REQUIRED ACTION
Write down exactly the lines of the records below, beginning with the first and ending with the line that includes "(253, 194) = (347, 344): none -> blue cap".

(Object tracking records)
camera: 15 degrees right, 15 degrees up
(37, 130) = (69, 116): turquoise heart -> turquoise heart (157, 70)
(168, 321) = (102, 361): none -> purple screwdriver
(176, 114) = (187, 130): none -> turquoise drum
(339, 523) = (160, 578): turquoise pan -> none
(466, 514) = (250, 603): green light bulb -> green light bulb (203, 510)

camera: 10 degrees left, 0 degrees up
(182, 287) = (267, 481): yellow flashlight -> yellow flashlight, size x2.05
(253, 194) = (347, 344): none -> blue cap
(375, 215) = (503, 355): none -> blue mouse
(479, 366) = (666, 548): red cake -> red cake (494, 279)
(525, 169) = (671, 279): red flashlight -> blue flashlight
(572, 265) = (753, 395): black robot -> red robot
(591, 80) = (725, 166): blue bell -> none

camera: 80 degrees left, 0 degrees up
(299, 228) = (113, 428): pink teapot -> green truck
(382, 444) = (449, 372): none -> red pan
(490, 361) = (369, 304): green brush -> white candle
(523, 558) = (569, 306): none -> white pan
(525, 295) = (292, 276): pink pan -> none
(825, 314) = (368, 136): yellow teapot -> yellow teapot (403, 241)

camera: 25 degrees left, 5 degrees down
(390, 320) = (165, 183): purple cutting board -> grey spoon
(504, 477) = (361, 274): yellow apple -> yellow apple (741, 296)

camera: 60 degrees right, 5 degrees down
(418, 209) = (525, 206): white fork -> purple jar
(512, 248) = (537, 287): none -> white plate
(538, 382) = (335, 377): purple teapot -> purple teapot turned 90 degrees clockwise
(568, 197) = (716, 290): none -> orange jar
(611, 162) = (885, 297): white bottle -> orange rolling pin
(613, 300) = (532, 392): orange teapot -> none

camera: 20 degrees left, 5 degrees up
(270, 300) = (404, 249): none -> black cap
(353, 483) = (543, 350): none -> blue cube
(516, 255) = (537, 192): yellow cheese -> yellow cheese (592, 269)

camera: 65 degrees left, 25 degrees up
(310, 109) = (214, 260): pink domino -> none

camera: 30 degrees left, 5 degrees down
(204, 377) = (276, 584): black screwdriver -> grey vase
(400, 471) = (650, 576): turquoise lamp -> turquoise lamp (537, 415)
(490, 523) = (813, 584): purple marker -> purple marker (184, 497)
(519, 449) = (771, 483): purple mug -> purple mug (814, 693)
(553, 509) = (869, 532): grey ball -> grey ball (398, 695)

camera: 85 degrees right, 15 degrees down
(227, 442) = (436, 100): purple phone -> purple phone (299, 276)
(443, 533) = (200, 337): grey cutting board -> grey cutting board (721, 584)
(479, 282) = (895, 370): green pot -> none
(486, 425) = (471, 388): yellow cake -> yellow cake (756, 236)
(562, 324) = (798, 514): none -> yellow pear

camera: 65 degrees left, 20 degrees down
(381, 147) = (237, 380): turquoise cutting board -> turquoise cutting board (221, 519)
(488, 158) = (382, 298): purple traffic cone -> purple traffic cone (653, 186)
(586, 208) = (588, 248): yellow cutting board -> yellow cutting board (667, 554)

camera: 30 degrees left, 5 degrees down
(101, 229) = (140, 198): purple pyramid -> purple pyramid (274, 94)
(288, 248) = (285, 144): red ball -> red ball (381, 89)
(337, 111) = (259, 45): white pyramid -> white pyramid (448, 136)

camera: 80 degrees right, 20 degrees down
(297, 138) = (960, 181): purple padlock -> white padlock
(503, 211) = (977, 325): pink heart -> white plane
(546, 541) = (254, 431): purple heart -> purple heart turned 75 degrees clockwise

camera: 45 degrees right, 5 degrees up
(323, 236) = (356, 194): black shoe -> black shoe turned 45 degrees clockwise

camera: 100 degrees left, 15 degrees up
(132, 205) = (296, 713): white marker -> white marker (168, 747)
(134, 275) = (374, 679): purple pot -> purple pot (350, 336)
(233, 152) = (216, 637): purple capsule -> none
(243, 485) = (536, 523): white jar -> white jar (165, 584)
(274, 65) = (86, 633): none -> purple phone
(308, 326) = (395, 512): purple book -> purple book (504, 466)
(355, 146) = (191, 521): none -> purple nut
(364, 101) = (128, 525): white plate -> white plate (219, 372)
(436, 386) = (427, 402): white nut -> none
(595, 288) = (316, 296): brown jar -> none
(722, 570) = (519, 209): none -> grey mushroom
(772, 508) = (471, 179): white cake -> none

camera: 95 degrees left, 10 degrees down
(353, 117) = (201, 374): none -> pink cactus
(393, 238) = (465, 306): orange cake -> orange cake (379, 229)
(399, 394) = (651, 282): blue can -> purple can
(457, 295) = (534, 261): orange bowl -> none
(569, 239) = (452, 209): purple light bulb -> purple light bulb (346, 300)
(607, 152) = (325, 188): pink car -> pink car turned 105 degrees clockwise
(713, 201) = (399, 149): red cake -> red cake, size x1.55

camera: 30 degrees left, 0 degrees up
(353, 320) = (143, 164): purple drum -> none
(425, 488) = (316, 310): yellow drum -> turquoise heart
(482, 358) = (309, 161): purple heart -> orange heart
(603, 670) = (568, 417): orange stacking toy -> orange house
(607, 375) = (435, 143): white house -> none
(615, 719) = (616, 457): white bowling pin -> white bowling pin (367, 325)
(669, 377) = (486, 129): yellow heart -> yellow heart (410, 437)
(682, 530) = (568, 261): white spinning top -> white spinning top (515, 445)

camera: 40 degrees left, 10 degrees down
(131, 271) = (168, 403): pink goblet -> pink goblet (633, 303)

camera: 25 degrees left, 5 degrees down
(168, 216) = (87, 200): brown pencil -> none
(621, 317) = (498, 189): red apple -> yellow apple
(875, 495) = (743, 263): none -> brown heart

SOLUTION TO THE PROBLEM
camera: 15 degrees right, 15 degrees up
(37, 130) = (69, 116): turquoise heart -> turquoise heart (157, 70)
(168, 321) = (102, 361): none -> purple screwdriver
(176, 114) = (187, 130): none -> turquoise drum
(339, 523) = (160, 578): turquoise pan -> none
(466, 514) = (250, 603): green light bulb -> green light bulb (203, 510)

camera: 10 degrees left, 0 degrees up
(182, 287) = (267, 481): yellow flashlight -> yellow flashlight, size x2.05
(253, 194) = (347, 344): none -> blue cap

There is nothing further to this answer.